Records supplied:
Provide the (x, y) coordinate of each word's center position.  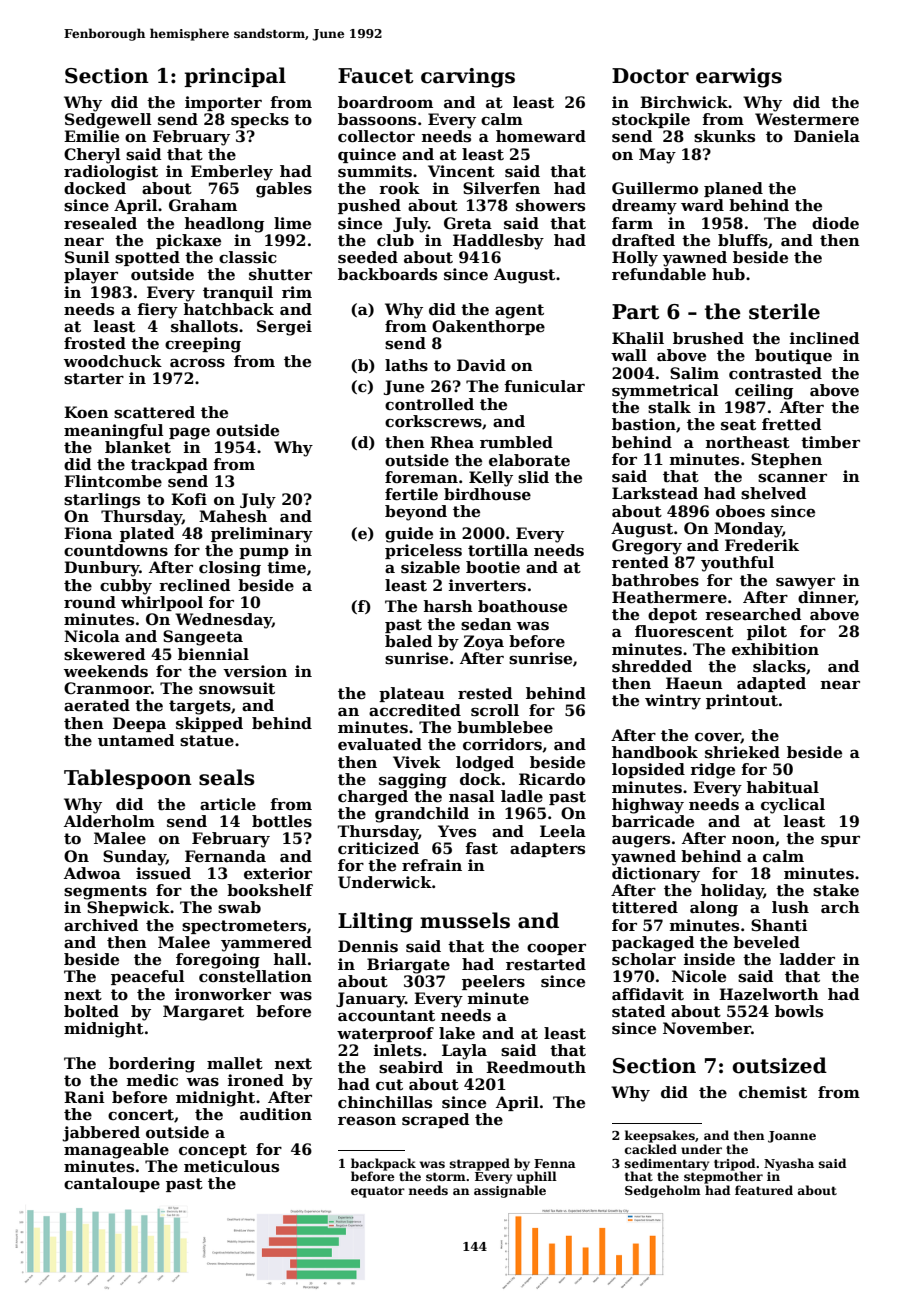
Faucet (375, 76)
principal (235, 77)
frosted (95, 343)
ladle (522, 796)
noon (753, 840)
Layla (464, 1052)
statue (207, 741)
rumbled (516, 442)
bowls (799, 1011)
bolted (91, 1011)
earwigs (739, 78)
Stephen (786, 460)
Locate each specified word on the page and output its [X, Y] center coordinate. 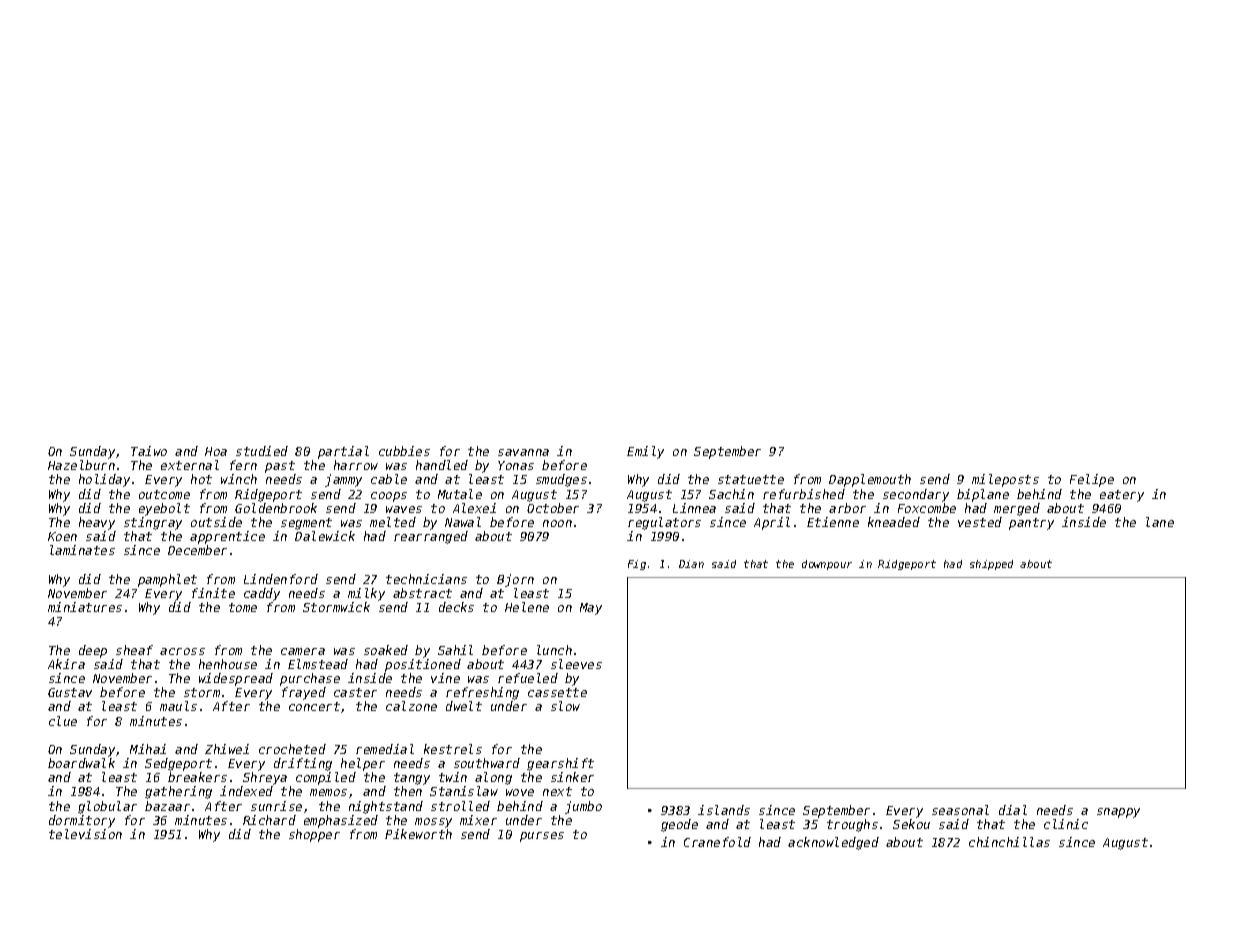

Task statement: Can you render every line of the data above as a JSON array of strings, one string per line, with blank lines skipped and the pictures left out?

Reply:
[
  "Provide the (x, y) coordinate of each word's center position.  ",
  "Faucet (375, 76)",
  "principal (235, 77)",
  "frosted (95, 343)",
  "ladle (522, 796)",
  "noon (753, 840)",
  "Layla (464, 1052)",
  "statue (207, 741)",
  "rumbled (516, 442)",
  "bowls (799, 1011)",
  "bolted (91, 1011)",
  "earwigs (739, 78)",
  "Stephen (786, 460)",
  "Locate each specified word on the page and output its [X, Y] center coordinate. "
]